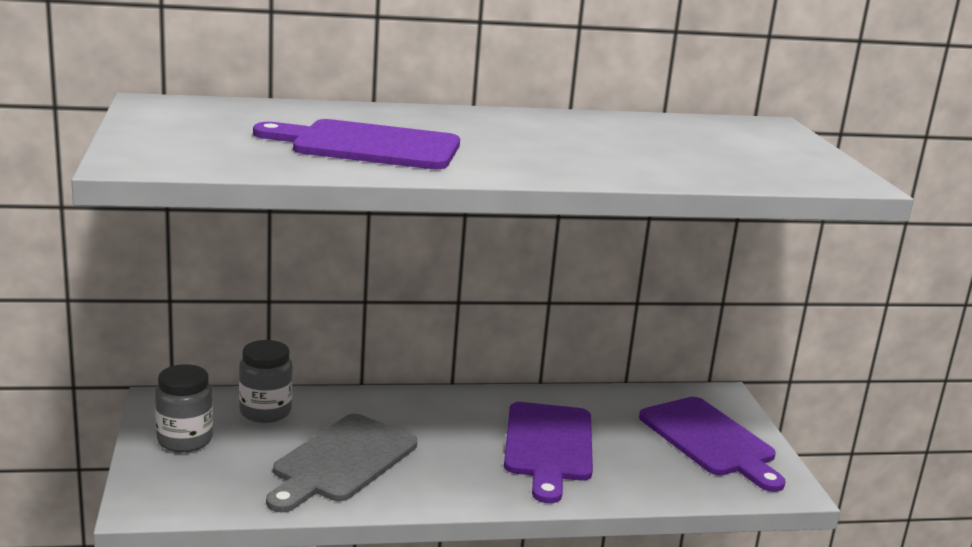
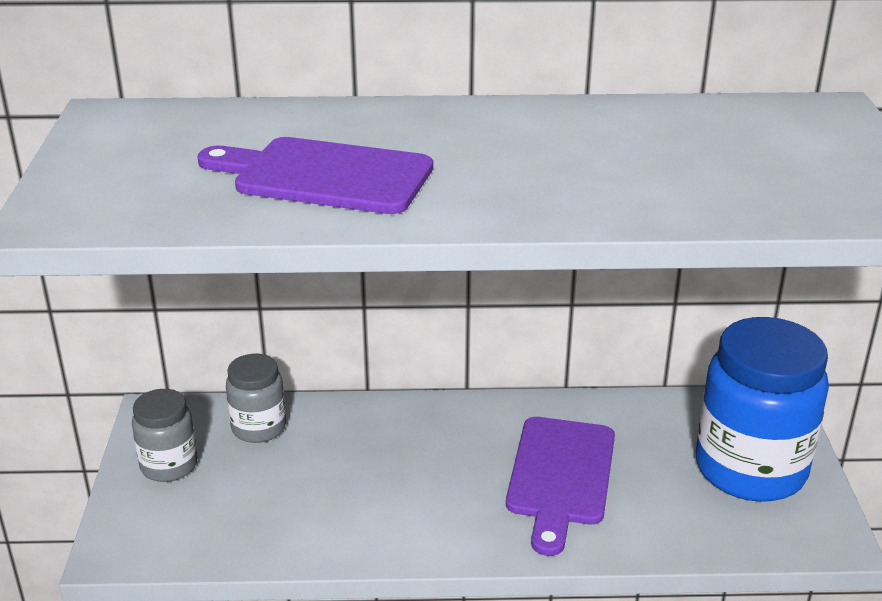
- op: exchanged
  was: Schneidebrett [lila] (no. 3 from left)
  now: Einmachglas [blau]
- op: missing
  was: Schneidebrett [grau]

▶ PROBLEM TO WORK ON: The lines from the one with "now: Einmachglas [blau]" through the final line of the data are to be reproduced exactly, both included, with no other lines.

▶ SOLUTION:
  now: Einmachglas [blau]
- op: missing
  was: Schneidebrett [grau]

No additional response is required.